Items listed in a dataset
---------------

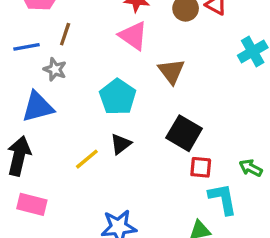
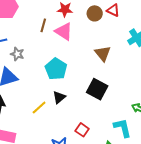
brown line: (65, 34) -> (43, 25), moved
brown triangle: (171, 71) -> (103, 53), moved
red square: (201, 167) -> (82, 130), moved, turned 32

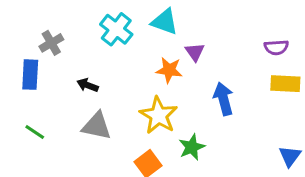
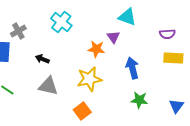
cyan triangle: (165, 22) -> (127, 17), moved
yellow star: (159, 115) -> (89, 79), turned 30
green star: (192, 147) -> (139, 100), moved, turned 30

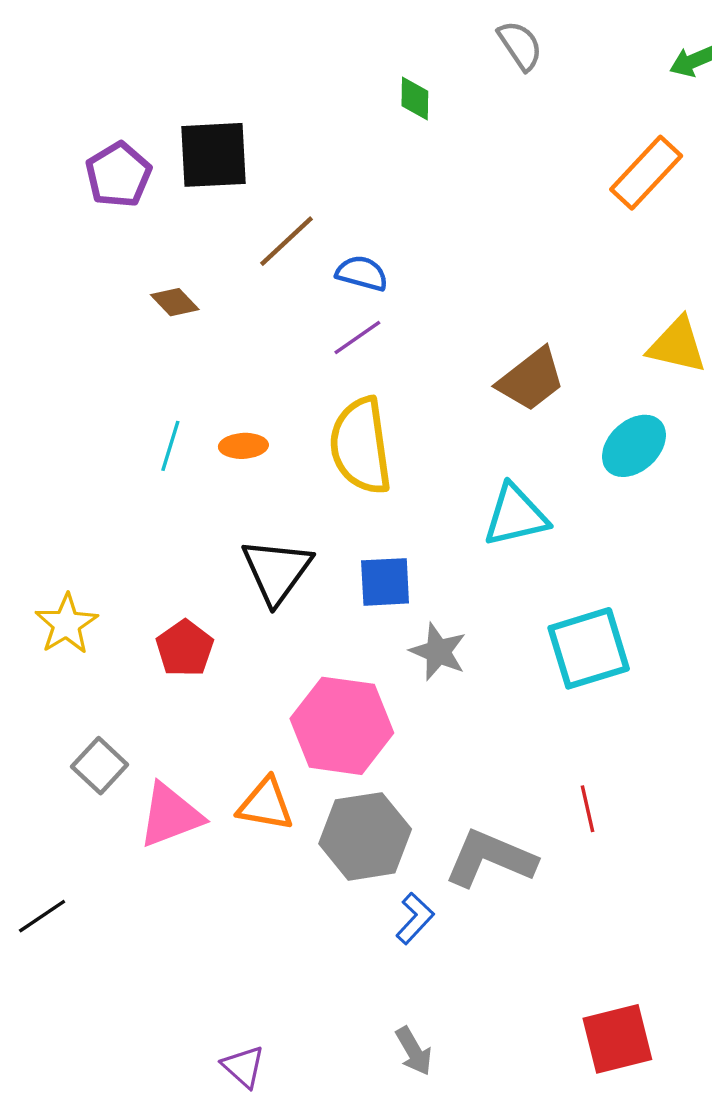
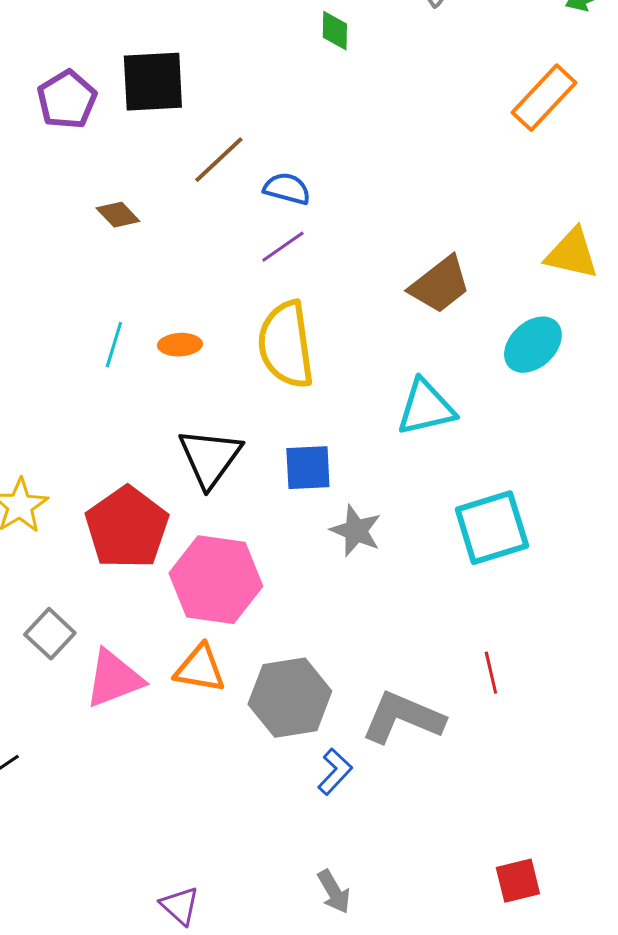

---------------

> **ASSIGNMENT**: Gather each line of the records holding the string "brown".

> **SOLUTION FOR THIS EXERCISE**:
brown line: (65, 34) -> (43, 25), moved
brown triangle: (171, 71) -> (103, 53), moved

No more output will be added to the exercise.